Copy out all lines of the material below in which "camera" occurs.

********************

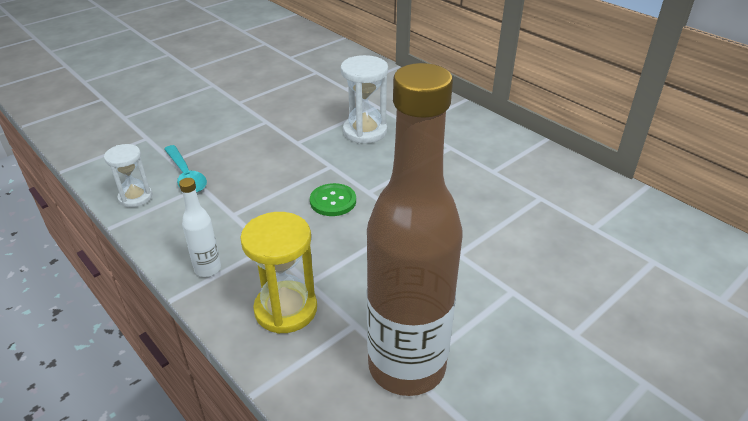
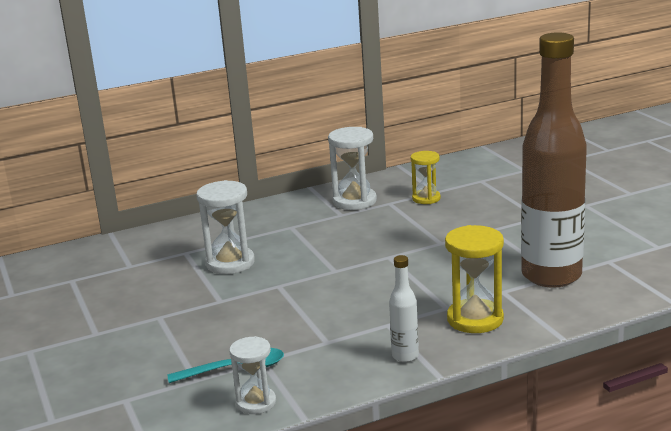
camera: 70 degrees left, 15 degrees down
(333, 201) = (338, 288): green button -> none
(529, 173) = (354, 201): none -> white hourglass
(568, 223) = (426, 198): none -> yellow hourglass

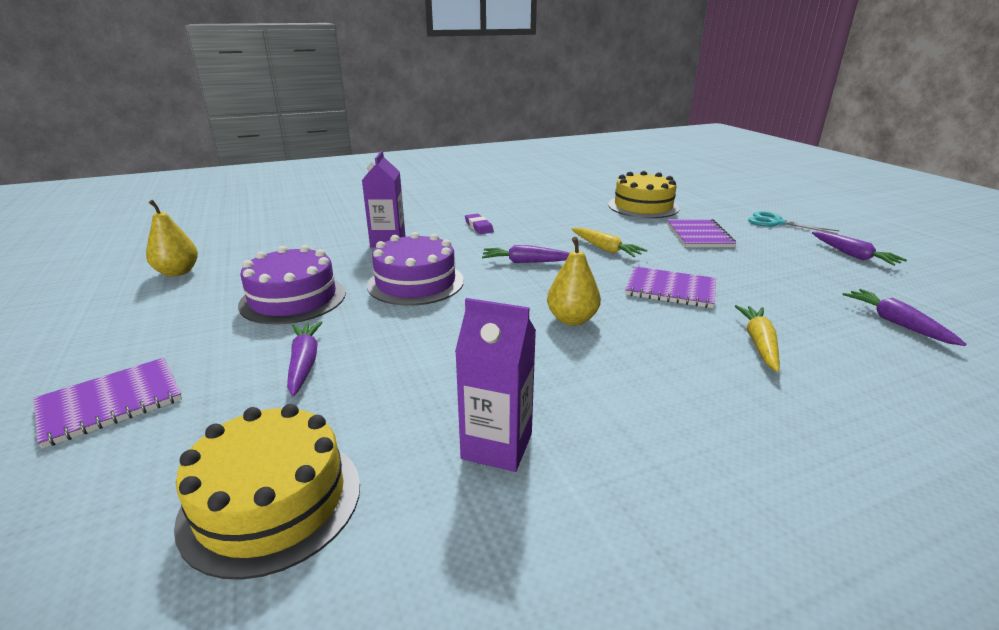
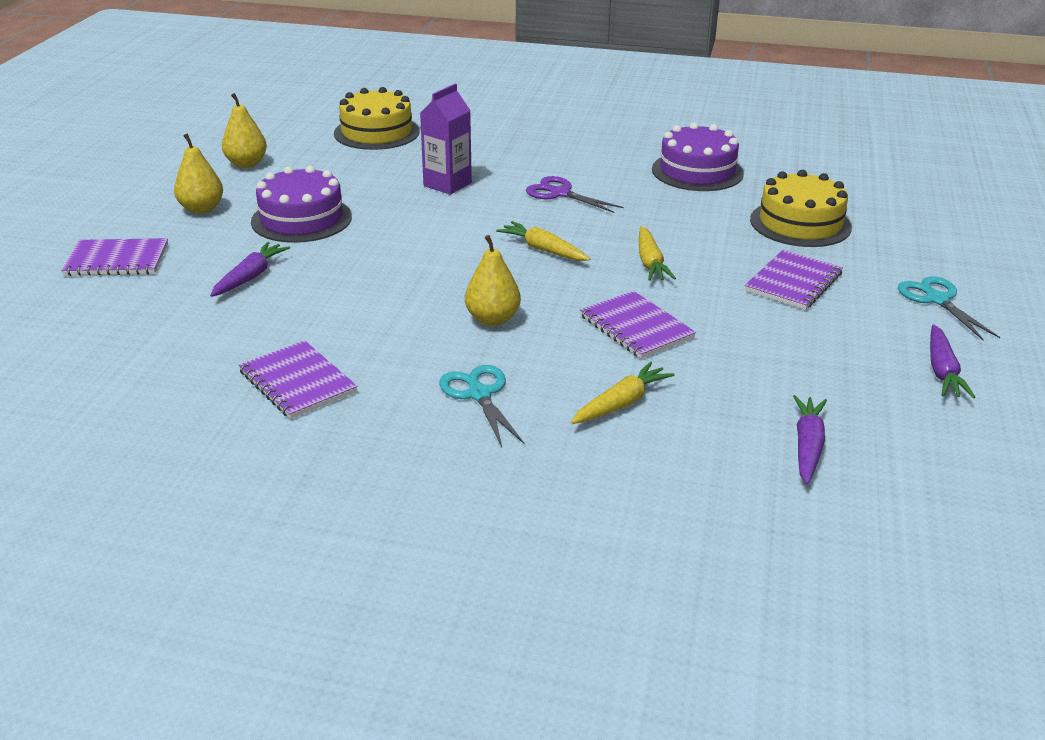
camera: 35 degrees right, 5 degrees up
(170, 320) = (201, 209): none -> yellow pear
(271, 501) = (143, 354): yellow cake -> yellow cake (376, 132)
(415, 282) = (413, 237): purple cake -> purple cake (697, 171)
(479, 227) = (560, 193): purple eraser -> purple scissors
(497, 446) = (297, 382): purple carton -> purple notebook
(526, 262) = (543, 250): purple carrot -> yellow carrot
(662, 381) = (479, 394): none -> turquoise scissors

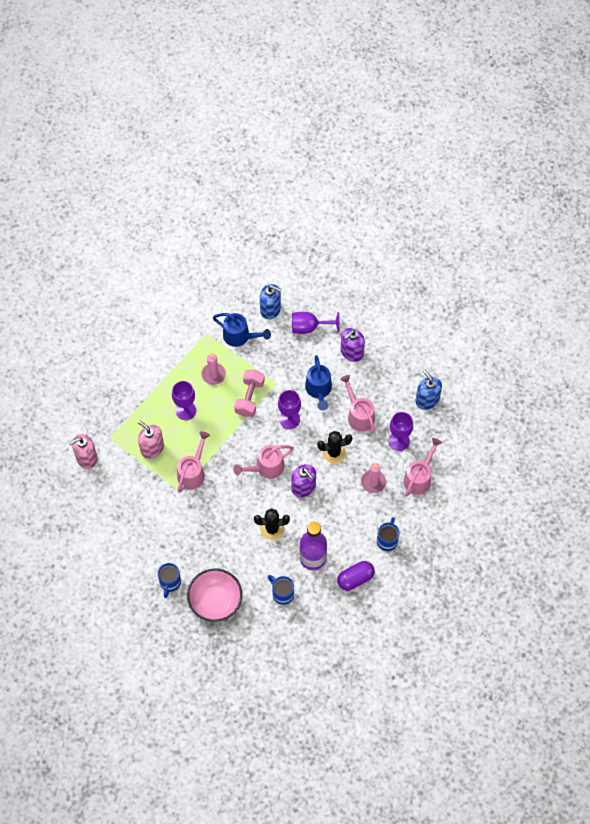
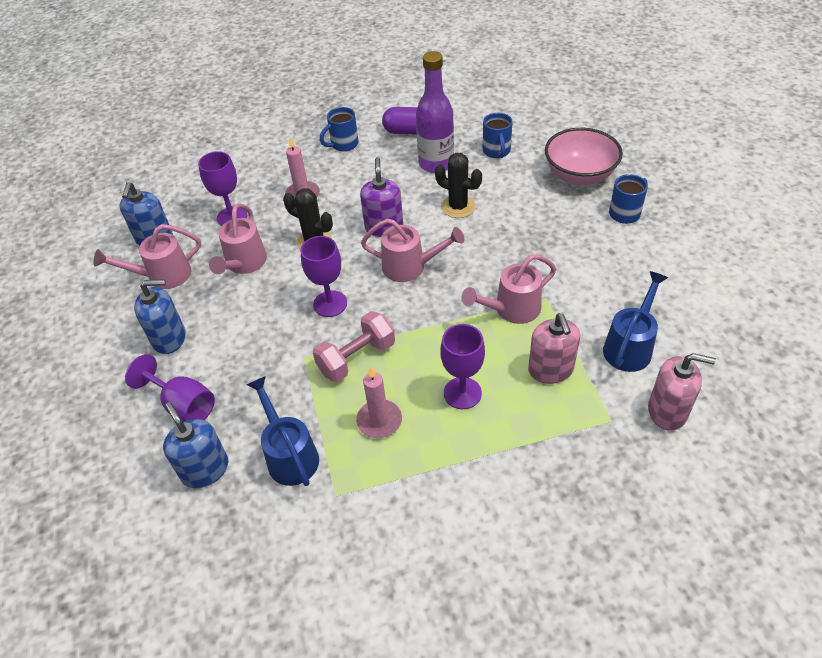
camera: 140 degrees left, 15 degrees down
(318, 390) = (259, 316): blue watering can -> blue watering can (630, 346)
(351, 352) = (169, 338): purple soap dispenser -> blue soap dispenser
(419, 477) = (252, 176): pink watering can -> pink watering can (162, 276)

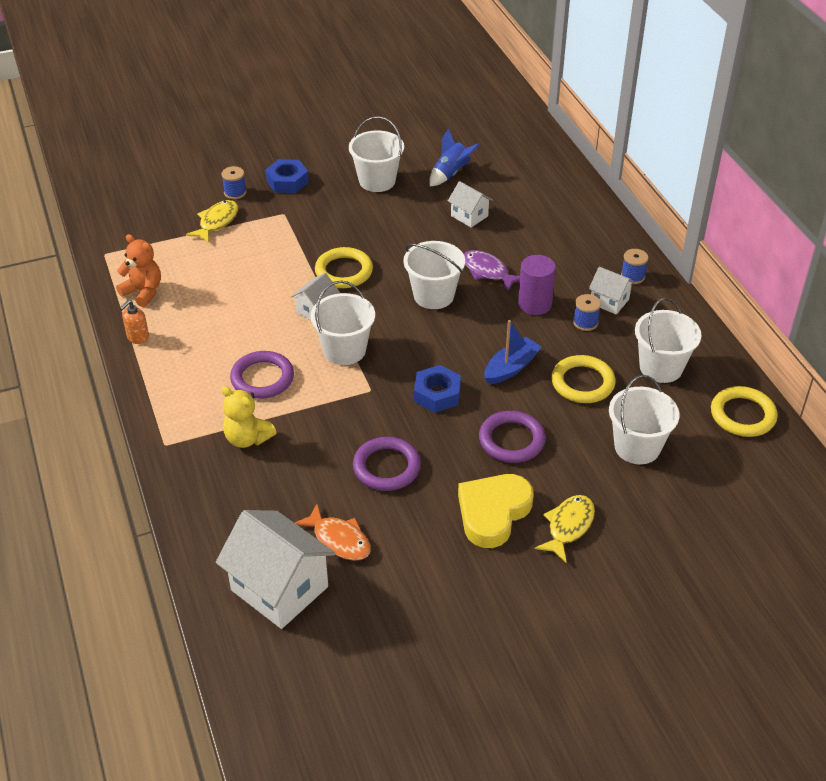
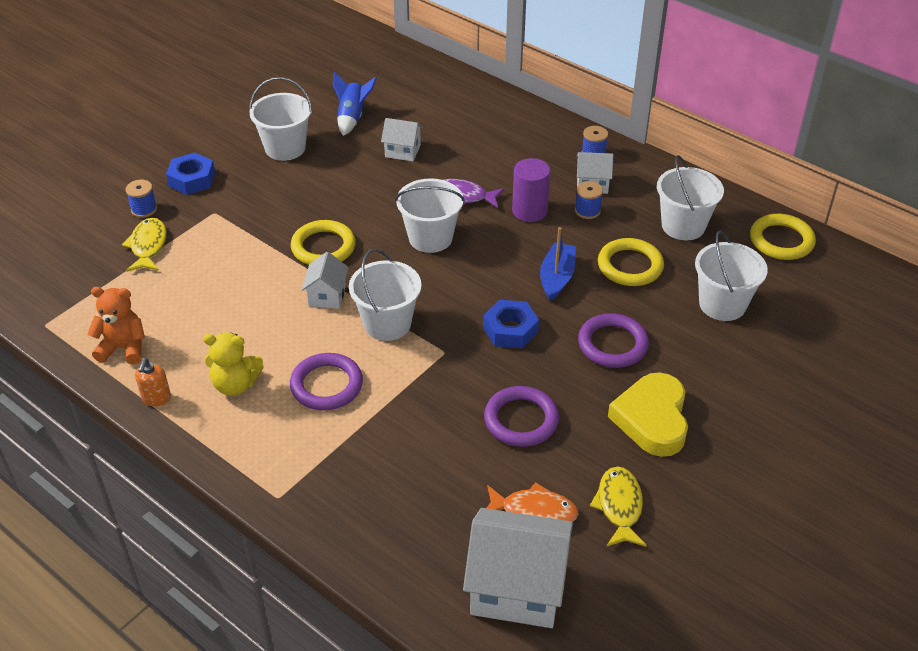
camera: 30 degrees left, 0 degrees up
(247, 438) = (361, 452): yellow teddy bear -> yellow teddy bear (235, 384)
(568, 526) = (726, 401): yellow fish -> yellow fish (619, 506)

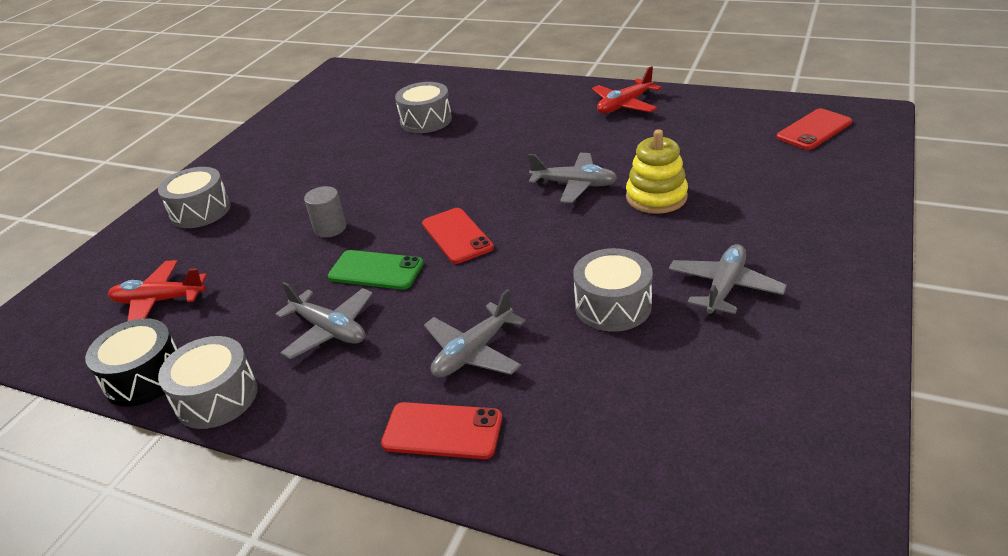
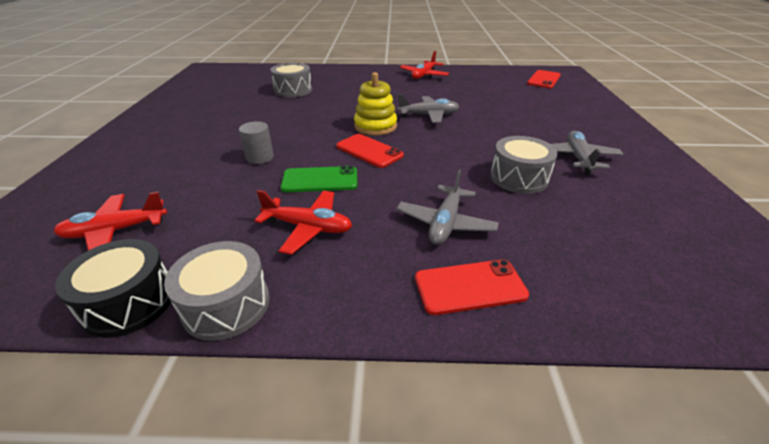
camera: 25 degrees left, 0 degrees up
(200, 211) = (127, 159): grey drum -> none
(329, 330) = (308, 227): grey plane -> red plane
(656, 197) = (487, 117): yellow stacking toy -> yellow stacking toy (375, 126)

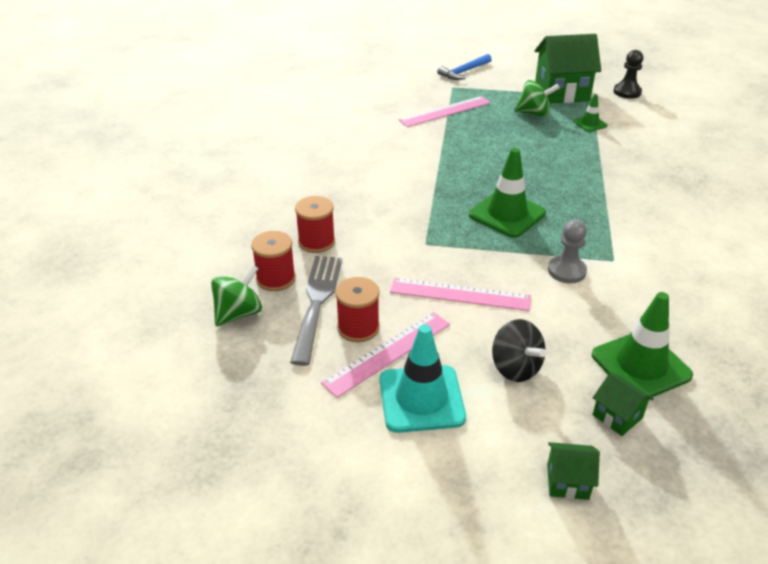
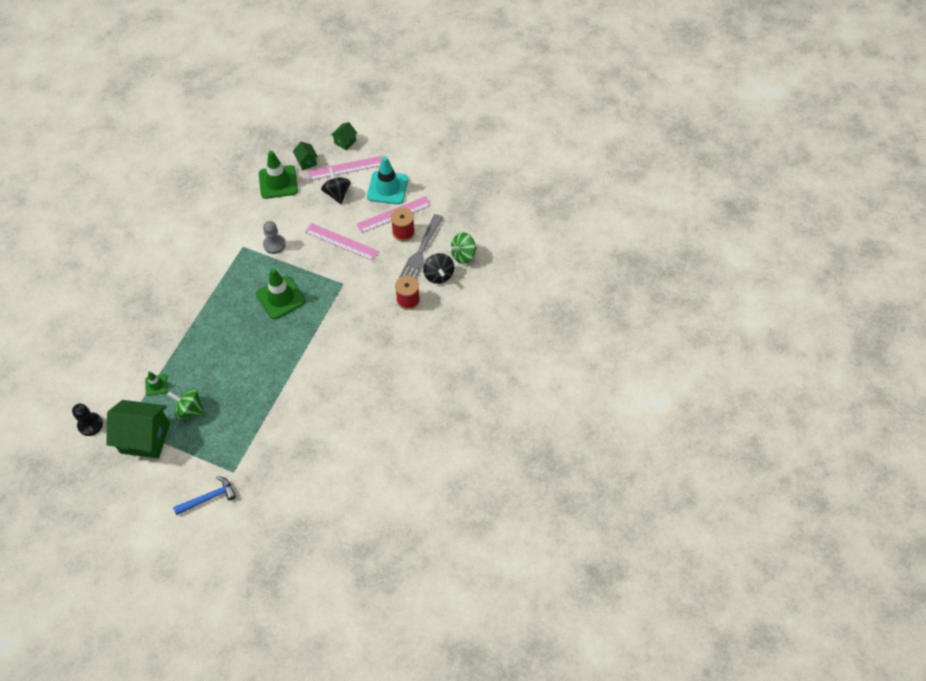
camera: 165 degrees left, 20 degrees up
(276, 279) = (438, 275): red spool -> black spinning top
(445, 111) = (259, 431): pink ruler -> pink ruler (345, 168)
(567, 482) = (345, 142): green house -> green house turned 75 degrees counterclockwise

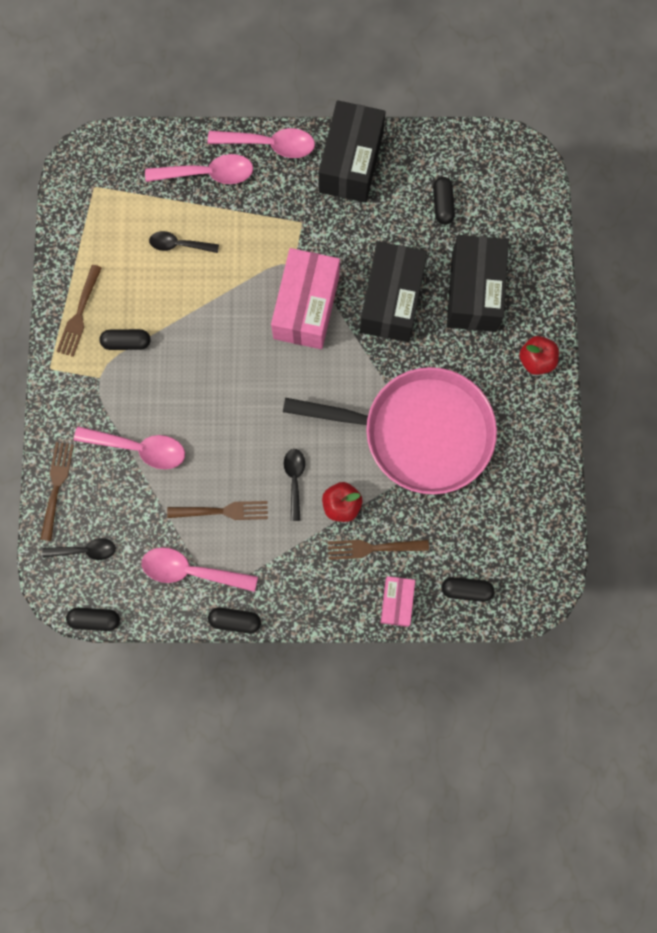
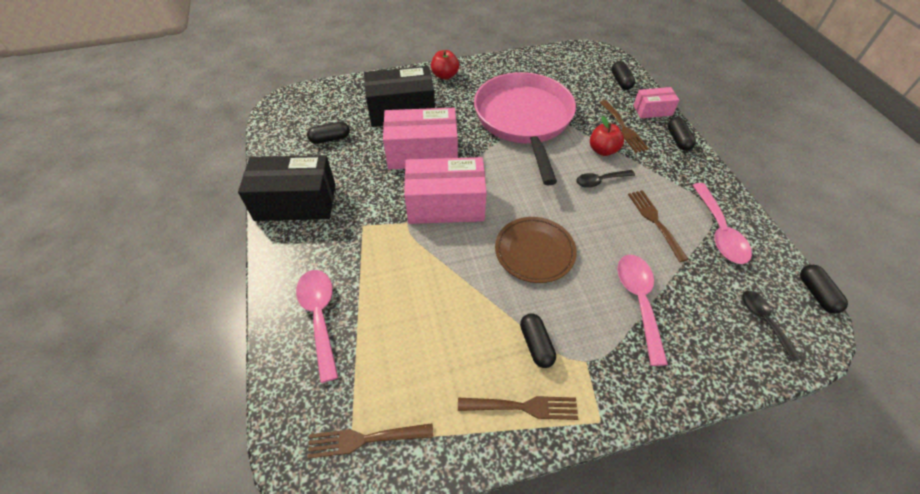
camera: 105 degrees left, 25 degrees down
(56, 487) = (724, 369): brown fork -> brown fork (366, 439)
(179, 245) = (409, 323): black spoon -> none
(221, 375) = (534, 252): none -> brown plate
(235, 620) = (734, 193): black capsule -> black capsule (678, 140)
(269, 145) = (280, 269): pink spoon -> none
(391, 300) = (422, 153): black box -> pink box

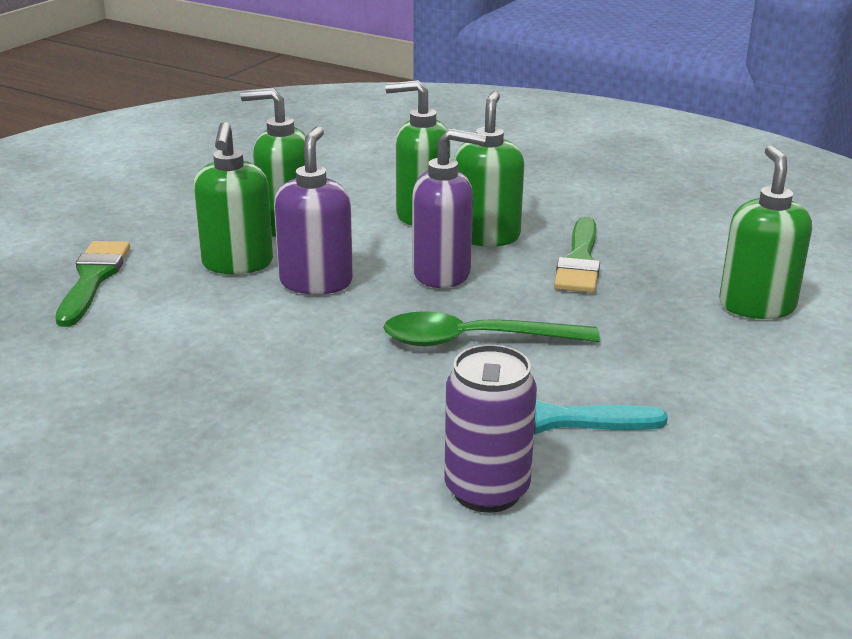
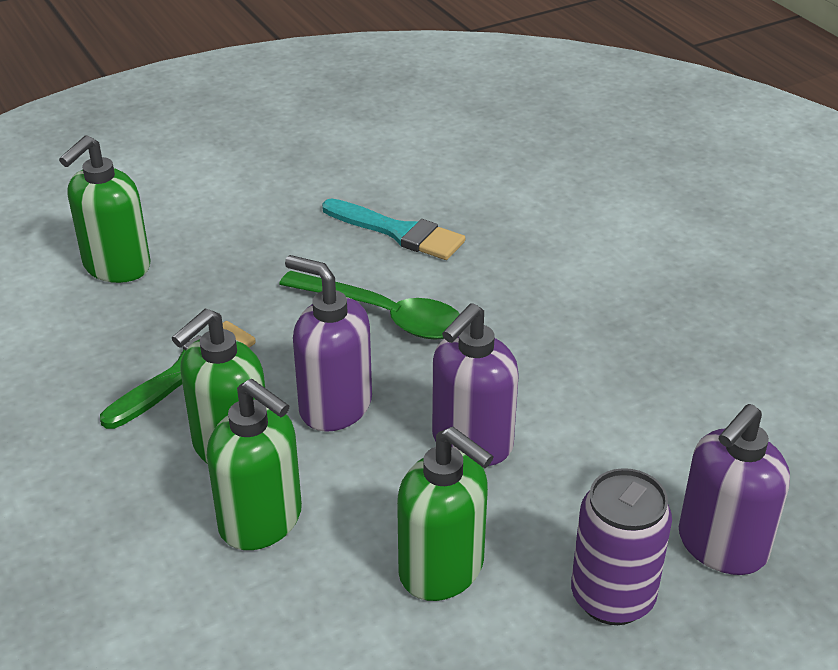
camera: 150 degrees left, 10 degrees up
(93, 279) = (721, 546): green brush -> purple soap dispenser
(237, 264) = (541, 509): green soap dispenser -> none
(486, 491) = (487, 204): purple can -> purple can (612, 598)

********************

Solution to the exercise -
camera: 70 degrees left, 15 degrees down
camera: 35 degrees right, 5 degrees up
camera: 140 degrees left, 15 degrees down
camera: 30 degrees left, 0 degrees up
camera: 25 degrees left, 0 degrees up
camera: 165 degrees left, 20 degrees up
camera: 105 degrees left, 25 degrees down
camera: 150 degrees left, 10 degrees up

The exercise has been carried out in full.